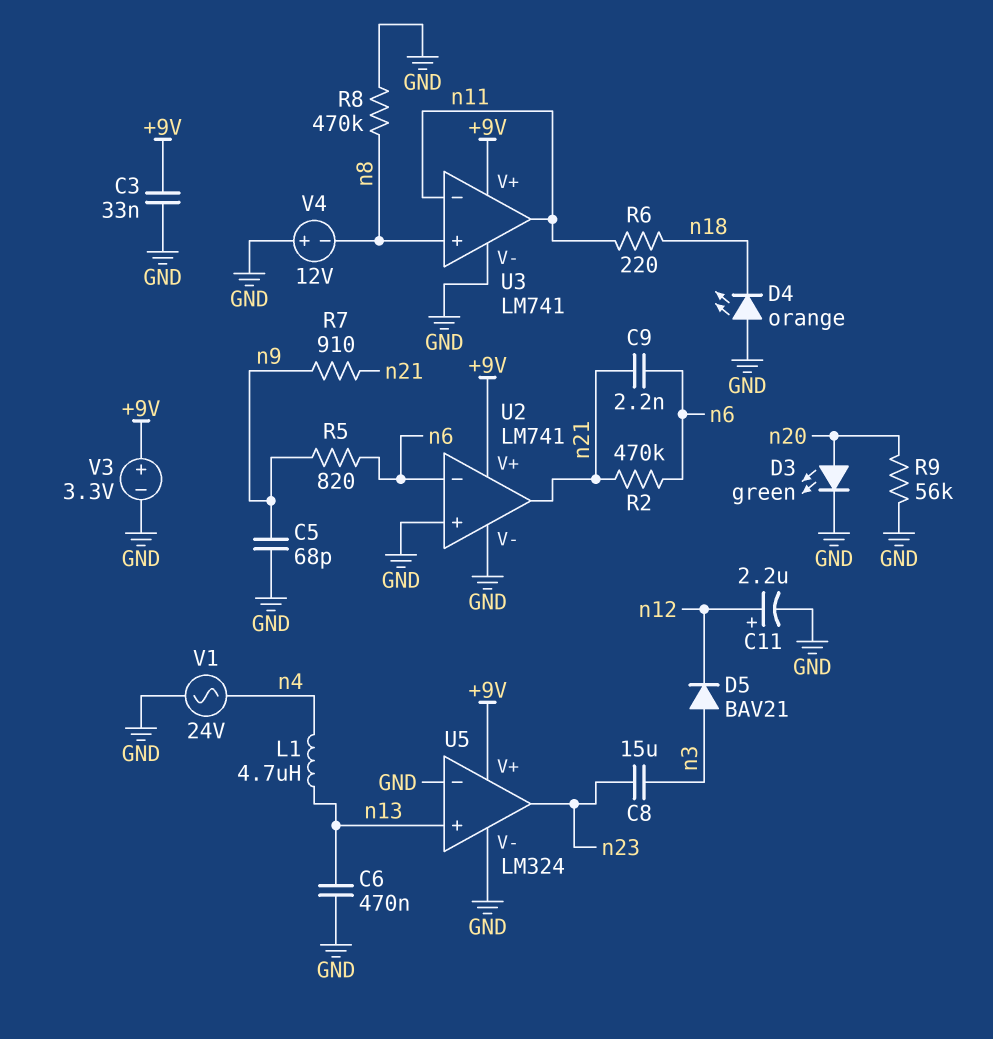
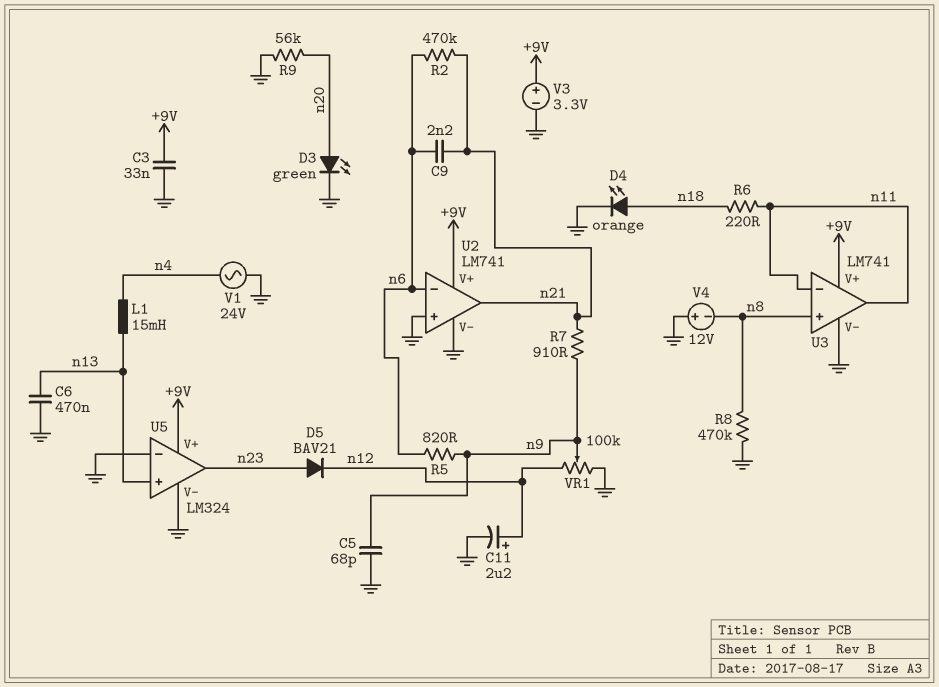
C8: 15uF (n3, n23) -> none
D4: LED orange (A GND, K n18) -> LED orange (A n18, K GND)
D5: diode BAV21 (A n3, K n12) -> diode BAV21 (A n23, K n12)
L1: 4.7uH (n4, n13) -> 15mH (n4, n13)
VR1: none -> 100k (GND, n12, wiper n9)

* **Work to complete**
For each line above that carries the word "none", copy it out.

* **Answer box**
C8: 15uF (n3, n23) -> none
VR1: none -> 100k (GND, n12, wiper n9)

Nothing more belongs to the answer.